*** Opening Task inputs ***

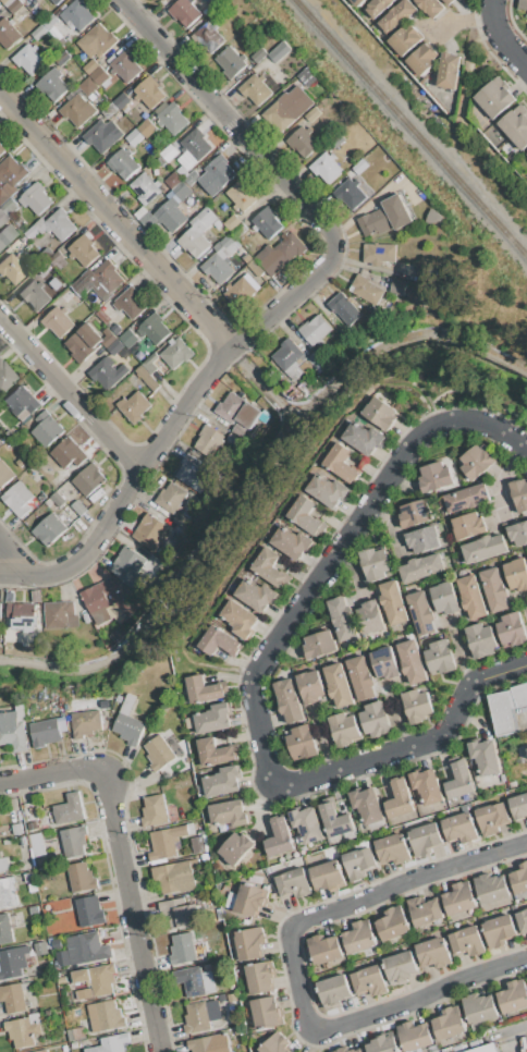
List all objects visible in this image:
building: (162, 0)
building: (56, 1)
building: (7, 2)
building: (357, 2)
building: (450, 2)
building: (523, 4)
building: (15, 6)
building: (432, 6)
building: (377, 8)
building: (184, 12)
building: (77, 14)
building: (397, 16)
building: (50, 22)
building: (39, 32)
building: (8, 33)
building: (208, 37)
road: (499, 39)
building: (405, 40)
building: (97, 41)
building: (278, 52)
building: (28, 58)
building: (423, 59)
building: (230, 62)
building: (90, 66)
building: (125, 66)
building: (449, 70)
building: (99, 75)
building: (307, 76)
building: (52, 84)
building: (88, 86)
building: (254, 90)
building: (148, 92)
building: (495, 97)
building: (121, 101)
building: (288, 108)
building: (78, 110)
building: (312, 114)
building: (171, 117)
road: (229, 120)
building: (516, 126)
building: (146, 127)
railway: (410, 128)
building: (103, 135)
building: (134, 137)
building: (302, 141)
building: (196, 144)
building: (1, 149)
building: (169, 153)
building: (526, 154)
building: (124, 163)
building: (327, 167)
building: (360, 167)
building: (11, 174)
building: (216, 174)
building: (173, 180)
building: (192, 180)
building: (145, 188)
building: (180, 188)
building: (350, 194)
building: (242, 195)
building: (3, 196)
building: (35, 198)
building: (9, 206)
building: (171, 215)
building: (385, 216)
building: (432, 216)
building: (2, 218)
road: (116, 220)
building: (231, 222)
building: (267, 222)
building: (58, 224)
building: (34, 228)
building: (198, 234)
building: (227, 240)
building: (1, 246)
building: (84, 251)
building: (223, 253)
building: (378, 253)
building: (281, 254)
building: (256, 267)
building: (217, 268)
building: (11, 269)
building: (108, 275)
building: (56, 282)
building: (83, 282)
building: (398, 287)
building: (243, 289)
building: (366, 289)
building: (68, 294)
building: (35, 295)
road: (288, 299)
building: (130, 302)
building: (344, 308)
building: (103, 311)
building: (57, 321)
building: (153, 328)
building: (315, 330)
building: (128, 338)
building: (88, 341)
building: (115, 347)
building: (176, 352)
building: (289, 354)
building: (319, 356)
building: (313, 362)
road: (517, 364)
building: (149, 366)
building: (107, 372)
building: (5, 377)
building: (147, 377)
road: (268, 384)
road: (68, 394)
building: (21, 402)
building: (134, 406)
building: (237, 410)
building: (380, 413)
building: (46, 429)
building: (364, 438)
building: (209, 440)
building: (66, 452)
building: (477, 461)
building: (342, 463)
building: (193, 473)
road: (300, 473)
building: (5, 474)
building: (435, 476)
building: (89, 479)
road: (129, 486)
building: (328, 490)
road: (248, 493)
building: (520, 494)
building: (171, 498)
building: (467, 498)
building: (18, 499)
building: (57, 499)
building: (78, 507)
building: (70, 513)
building: (415, 513)
building: (305, 516)
building: (180, 521)
building: (469, 525)
building: (49, 529)
building: (150, 532)
building: (518, 533)
building: (422, 540)
building: (292, 543)
building: (484, 548)
building: (168, 559)
building: (374, 563)
road: (3, 565)
building: (129, 566)
building: (269, 567)
building: (422, 567)
building: (517, 573)
building: (496, 588)
building: (36, 595)
building: (257, 596)
building: (471, 596)
building: (444, 597)
building: (109, 601)
building: (394, 602)
building: (0, 610)
building: (421, 613)
building: (60, 614)
building: (22, 617)
building: (369, 618)
building: (240, 619)
building: (343, 619)
building: (512, 630)
building: (481, 639)
building: (219, 641)
building: (319, 644)
building: (440, 657)
building: (412, 662)
building: (385, 663)
road: (259, 674)
building: (361, 677)
building: (339, 685)
building: (311, 686)
building: (204, 689)
building: (289, 701)
building: (106, 704)
building: (417, 705)
building: (506, 708)
building: (85, 716)
building: (214, 718)
building: (376, 719)
building: (128, 723)
building: (15, 729)
building: (344, 729)
building: (45, 731)
building: (302, 742)
building: (215, 752)
building: (158, 753)
building: (485, 756)
road: (55, 771)
building: (459, 779)
building: (223, 781)
building: (426, 785)
building: (399, 798)
building: (366, 804)
building: (519, 806)
building: (155, 811)
building: (69, 812)
building: (229, 814)
building: (492, 818)
building: (336, 820)
building: (306, 824)
building: (461, 827)
building: (280, 838)
building: (425, 839)
building: (72, 842)
building: (166, 842)
building: (36, 844)
building: (199, 845)
building: (235, 848)
building: (394, 848)
building: (359, 862)
building: (4, 864)
building: (177, 875)
building: (327, 875)
building: (78, 876)
building: (519, 879)
building: (293, 883)
building: (491, 887)
building: (7, 892)
building: (460, 898)
building: (247, 899)
building: (34, 910)
building: (88, 910)
building: (423, 910)
road: (131, 912)
building: (188, 913)
building: (522, 921)
building: (392, 924)
building: (6, 929)
building: (499, 931)
building: (360, 936)
building: (468, 941)
building: (250, 942)
building: (41, 947)
building: (87, 948)
building: (182, 948)
building: (324, 949)
building: (434, 953)
building: (13, 962)
road: (296, 967)
building: (400, 967)
building: (260, 977)
building: (98, 978)
building: (62, 979)
building: (194, 981)
building: (370, 981)
building: (25, 986)
building: (335, 990)
building: (83, 993)
building: (514, 996)
building: (13, 997)
building: (479, 1007)
building: (266, 1012)
building: (110, 1015)
building: (200, 1017)
building: (449, 1023)
road: (515, 1026)
building: (22, 1032)
building: (75, 1034)
building: (415, 1036)
building: (209, 1043)
building: (111, 1044)
building: (276, 1044)
building: (383, 1044)
building: (347, 1049)
building: (485, 1049)
building: (42, 1050)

*** Closing Task inputs ***

● What to produce: Repeat the records above verbatim, with no pictures in the result.

● Response:
List all objects visible in this image:
building: (162, 0)
building: (56, 1)
building: (7, 2)
building: (357, 2)
building: (450, 2)
building: (523, 4)
building: (15, 6)
building: (432, 6)
building: (377, 8)
building: (184, 12)
building: (77, 14)
building: (397, 16)
building: (50, 22)
building: (39, 32)
building: (8, 33)
building: (208, 37)
road: (499, 39)
building: (405, 40)
building: (97, 41)
building: (278, 52)
building: (28, 58)
building: (423, 59)
building: (230, 62)
building: (90, 66)
building: (125, 66)
building: (449, 70)
building: (99, 75)
building: (307, 76)
building: (52, 84)
building: (88, 86)
building: (254, 90)
building: (148, 92)
building: (495, 97)
building: (121, 101)
building: (288, 108)
building: (78, 110)
building: (312, 114)
building: (171, 117)
road: (229, 120)
building: (516, 126)
building: (146, 127)
railway: (410, 128)
building: (103, 135)
building: (134, 137)
building: (302, 141)
building: (196, 144)
building: (1, 149)
building: (169, 153)
building: (526, 154)
building: (124, 163)
building: (327, 167)
building: (360, 167)
building: (11, 174)
building: (216, 174)
building: (173, 180)
building: (192, 180)
building: (145, 188)
building: (180, 188)
building: (350, 194)
building: (242, 195)
building: (3, 196)
building: (35, 198)
building: (9, 206)
building: (171, 215)
building: (385, 216)
building: (432, 216)
building: (2, 218)
road: (116, 220)
building: (231, 222)
building: (267, 222)
building: (58, 224)
building: (34, 228)
building: (198, 234)
building: (227, 240)
building: (1, 246)
building: (84, 251)
building: (223, 253)
building: (378, 253)
building: (281, 254)
building: (256, 267)
building: (217, 268)
building: (11, 269)
building: (108, 275)
building: (56, 282)
building: (83, 282)
building: (398, 287)
building: (243, 289)
building: (366, 289)
building: (68, 294)
building: (35, 295)
road: (288, 299)
building: (130, 302)
building: (344, 308)
building: (103, 311)
building: (57, 321)
building: (153, 328)
building: (315, 330)
building: (128, 338)
building: (88, 341)
building: (115, 347)
building: (176, 352)
building: (289, 354)
building: (319, 356)
building: (313, 362)
road: (517, 364)
building: (149, 366)
building: (107, 372)
building: (5, 377)
building: (147, 377)
road: (268, 384)
road: (68, 394)
building: (21, 402)
building: (134, 406)
building: (237, 410)
building: (380, 413)
building: (46, 429)
building: (364, 438)
building: (209, 440)
building: (66, 452)
building: (477, 461)
building: (342, 463)
building: (193, 473)
road: (300, 473)
building: (5, 474)
building: (435, 476)
building: (89, 479)
road: (129, 486)
building: (328, 490)
road: (248, 493)
building: (520, 494)
building: (171, 498)
building: (467, 498)
building: (18, 499)
building: (57, 499)
building: (78, 507)
building: (70, 513)
building: (415, 513)
building: (305, 516)
building: (180, 521)
building: (469, 525)
building: (49, 529)
building: (150, 532)
building: (518, 533)
building: (422, 540)
building: (292, 543)
building: (484, 548)
building: (168, 559)
building: (374, 563)
road: (3, 565)
building: (129, 566)
building: (269, 567)
building: (422, 567)
building: (517, 573)
building: (496, 588)
building: (36, 595)
building: (257, 596)
building: (471, 596)
building: (444, 597)
building: (109, 601)
building: (394, 602)
building: (0, 610)
building: (421, 613)
building: (60, 614)
building: (22, 617)
building: (369, 618)
building: (240, 619)
building: (343, 619)
building: (512, 630)
building: (481, 639)
building: (219, 641)
building: (319, 644)
building: (440, 657)
building: (412, 662)
building: (385, 663)
road: (259, 674)
building: (361, 677)
building: (339, 685)
building: (311, 686)
building: (204, 689)
building: (289, 701)
building: (106, 704)
building: (417, 705)
building: (506, 708)
building: (85, 716)
building: (214, 718)
building: (376, 719)
building: (128, 723)
building: (15, 729)
building: (344, 729)
building: (45, 731)
building: (302, 742)
building: (215, 752)
building: (158, 753)
building: (485, 756)
road: (55, 771)
building: (459, 779)
building: (223, 781)
building: (426, 785)
building: (399, 798)
building: (366, 804)
building: (519, 806)
building: (155, 811)
building: (69, 812)
building: (229, 814)
building: (492, 818)
building: (336, 820)
building: (306, 824)
building: (461, 827)
building: (280, 838)
building: (425, 839)
building: (72, 842)
building: (166, 842)
building: (36, 844)
building: (199, 845)
building: (235, 848)
building: (394, 848)
building: (359, 862)
building: (4, 864)
building: (177, 875)
building: (327, 875)
building: (78, 876)
building: (519, 879)
building: (293, 883)
building: (491, 887)
building: (7, 892)
building: (460, 898)
building: (247, 899)
building: (34, 910)
building: (88, 910)
building: (423, 910)
road: (131, 912)
building: (188, 913)
building: (522, 921)
building: (392, 924)
building: (6, 929)
building: (499, 931)
building: (360, 936)
building: (468, 941)
building: (250, 942)
building: (41, 947)
building: (87, 948)
building: (182, 948)
building: (324, 949)
building: (434, 953)
building: (13, 962)
road: (296, 967)
building: (400, 967)
building: (260, 977)
building: (98, 978)
building: (62, 979)
building: (194, 981)
building: (370, 981)
building: (25, 986)
building: (335, 990)
building: (83, 993)
building: (514, 996)
building: (13, 997)
building: (479, 1007)
building: (266, 1012)
building: (110, 1015)
building: (200, 1017)
building: (449, 1023)
road: (515, 1026)
building: (22, 1032)
building: (75, 1034)
building: (415, 1036)
building: (209, 1043)
building: (111, 1044)
building: (276, 1044)
building: (383, 1044)
building: (347, 1049)
building: (485, 1049)
building: (42, 1050)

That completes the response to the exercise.